#### What you will do:
Please list all lines of the material below in which the string "BRIGHT" occurs.

#### Information shown:
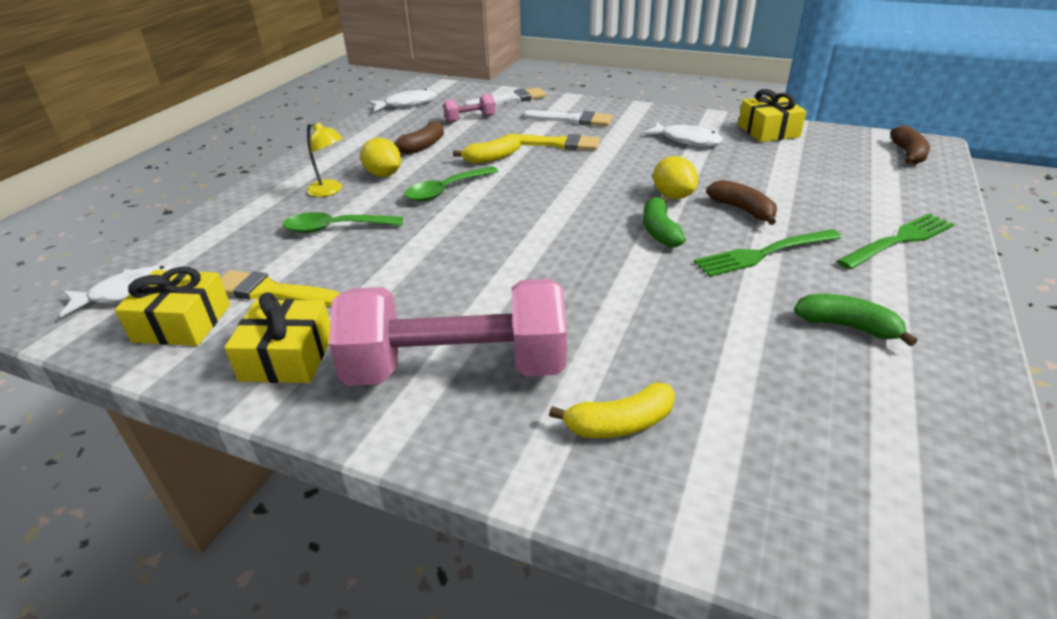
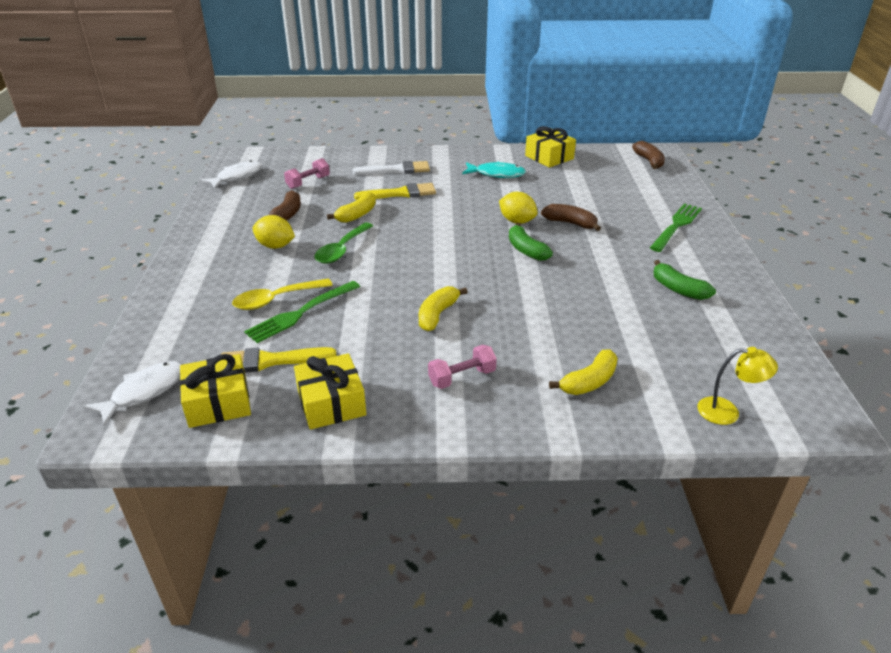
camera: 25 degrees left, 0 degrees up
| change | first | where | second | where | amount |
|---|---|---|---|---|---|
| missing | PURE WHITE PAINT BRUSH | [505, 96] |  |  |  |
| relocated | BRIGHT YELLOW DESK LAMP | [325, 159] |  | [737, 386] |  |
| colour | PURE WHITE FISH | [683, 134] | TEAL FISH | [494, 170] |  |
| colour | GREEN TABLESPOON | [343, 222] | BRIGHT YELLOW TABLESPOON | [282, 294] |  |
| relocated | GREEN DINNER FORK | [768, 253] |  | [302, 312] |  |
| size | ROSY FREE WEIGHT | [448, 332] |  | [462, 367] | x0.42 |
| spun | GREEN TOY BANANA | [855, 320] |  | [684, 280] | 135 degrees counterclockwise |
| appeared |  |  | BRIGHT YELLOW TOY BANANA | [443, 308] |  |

#### Your solution:
| relocated | BRIGHT YELLOW DESK LAMP | [325, 159] |  | [737, 386] |  |
| colour | GREEN TABLESPOON | [343, 222] | BRIGHT YELLOW TABLESPOON | [282, 294] |  |
| appeared |  |  | BRIGHT YELLOW TOY BANANA | [443, 308] |  |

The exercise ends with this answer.